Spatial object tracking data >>
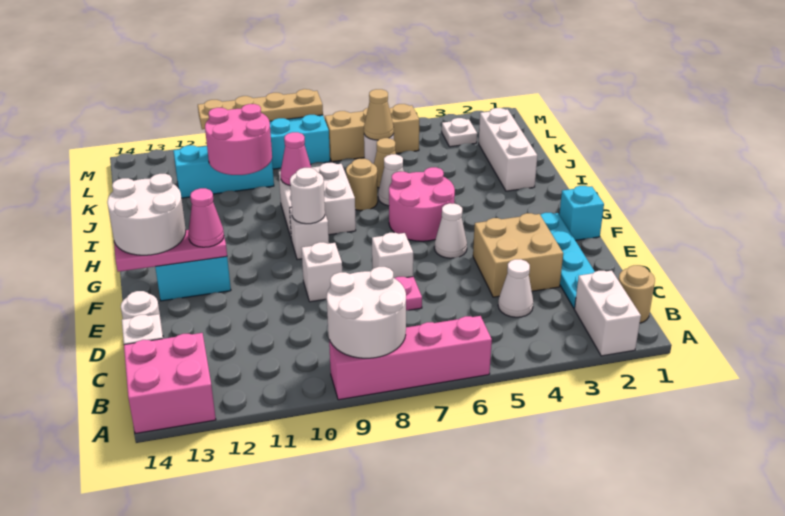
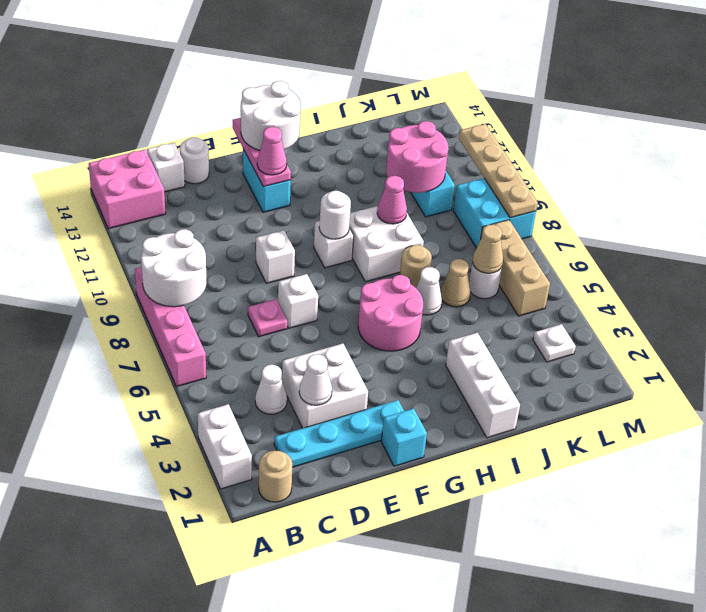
white brick A2:B2 level 1 -> white brick A2:A3 level 1
tan brick D3:E4 level 1 -> white brick D3:E4 level 1
white cone F5 level 1 -> white cone D3 level 2
white brick I2:K2 level 1 -> white brick I1:I3 level 1

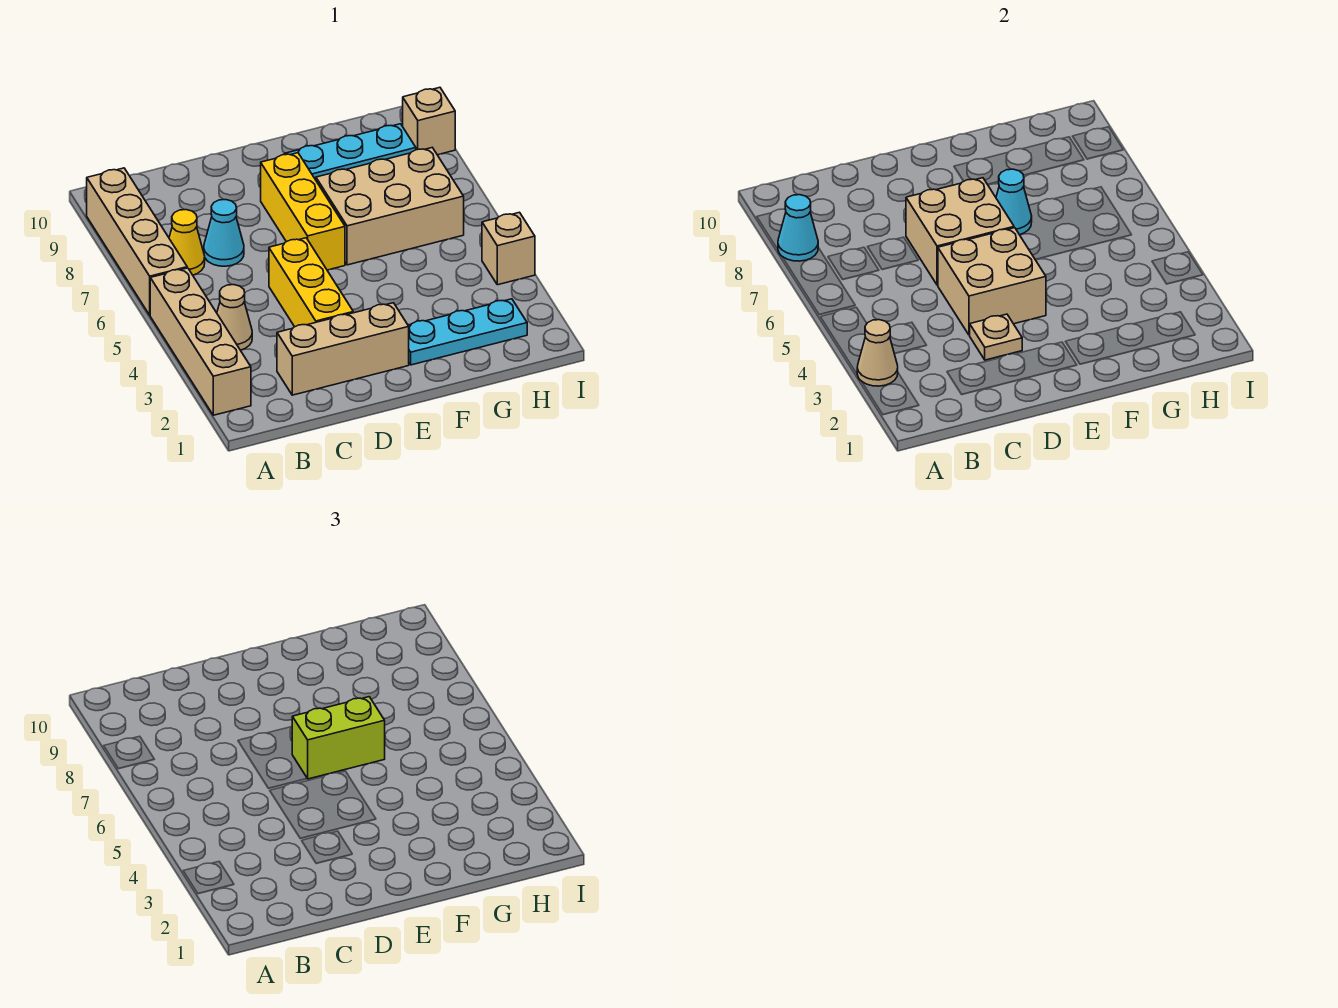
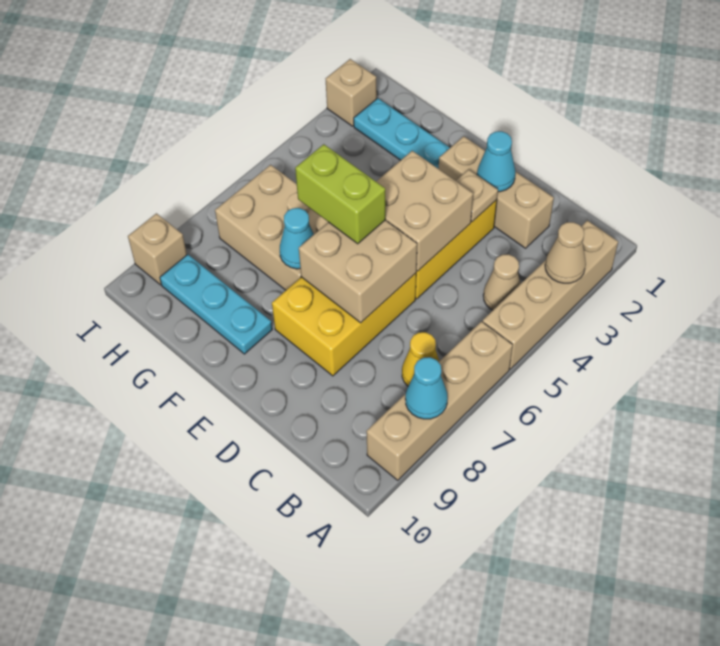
cyan cone C7 level 1 -> cyan cone D2 level 2
yellow brick E6:E8 level 1 -> yellow brick D6:E8 level 1
tan brick I4 level 1 -> tan brick I2 level 1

What is needed >>
Return all entries preceding this task exactly as they stand, leaving any picture out.

Result >>
white brick A2:B2 level 1 -> white brick A2:A3 level 1
tan brick D3:E4 level 1 -> white brick D3:E4 level 1
white cone F5 level 1 -> white cone D3 level 2
white brick I2:K2 level 1 -> white brick I1:I3 level 1

cyan cone C7 level 1 -> cyan cone D2 level 2
yellow brick E6:E8 level 1 -> yellow brick D6:E8 level 1
tan brick I4 level 1 -> tan brick I2 level 1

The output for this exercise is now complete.